Retrieve every line of the data holding the word "bell".
DATASET CONTENT Start Marker
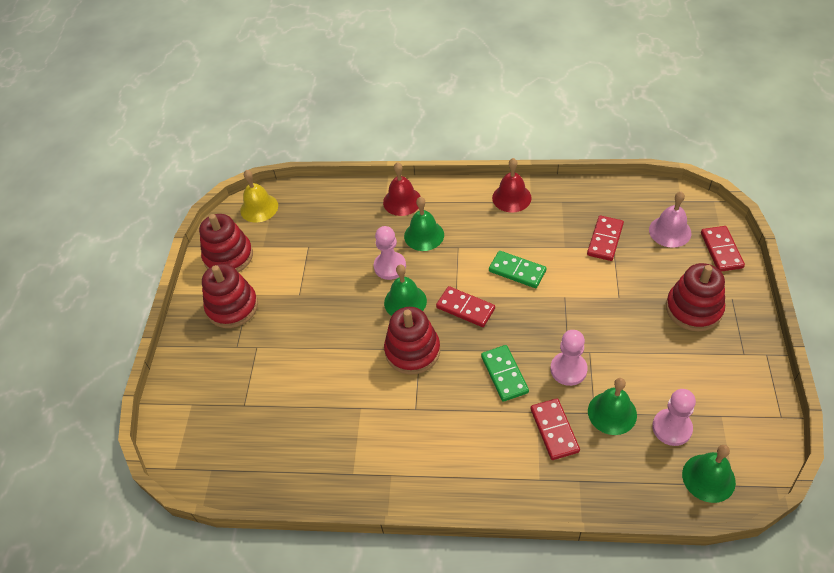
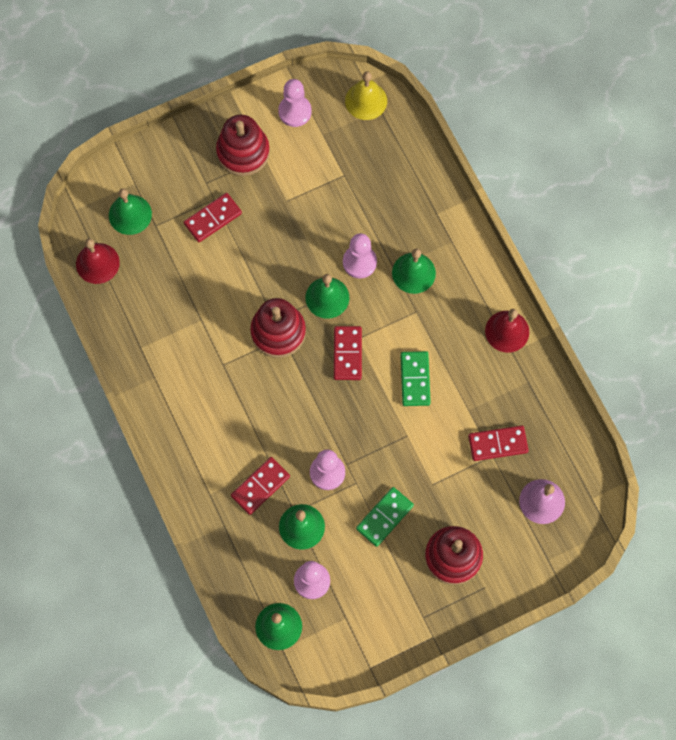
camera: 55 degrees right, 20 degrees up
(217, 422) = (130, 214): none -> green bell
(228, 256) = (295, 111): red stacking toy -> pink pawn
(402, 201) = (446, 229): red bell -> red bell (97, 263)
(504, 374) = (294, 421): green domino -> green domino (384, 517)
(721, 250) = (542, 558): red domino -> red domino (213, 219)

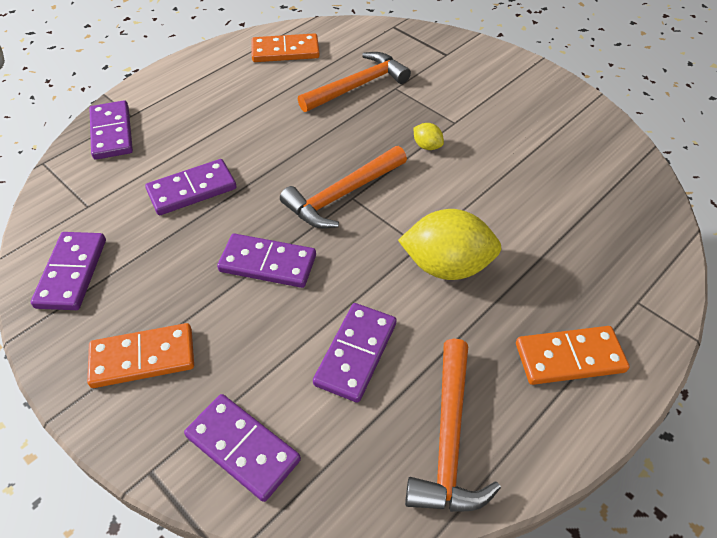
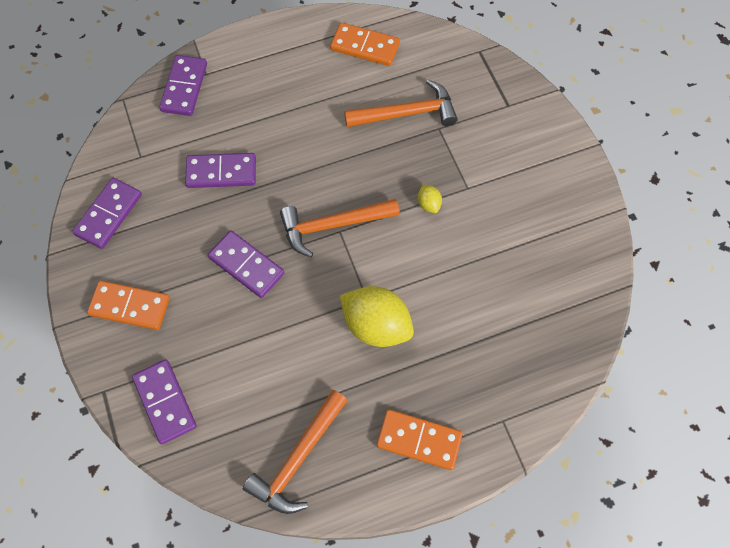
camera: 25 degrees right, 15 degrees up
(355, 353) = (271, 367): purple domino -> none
DATASET CONTENT End Marker
ANSWER FOR THIS EXERCISE =
(217, 422) = (130, 214): none -> green bell
(402, 201) = (446, 229): red bell -> red bell (97, 263)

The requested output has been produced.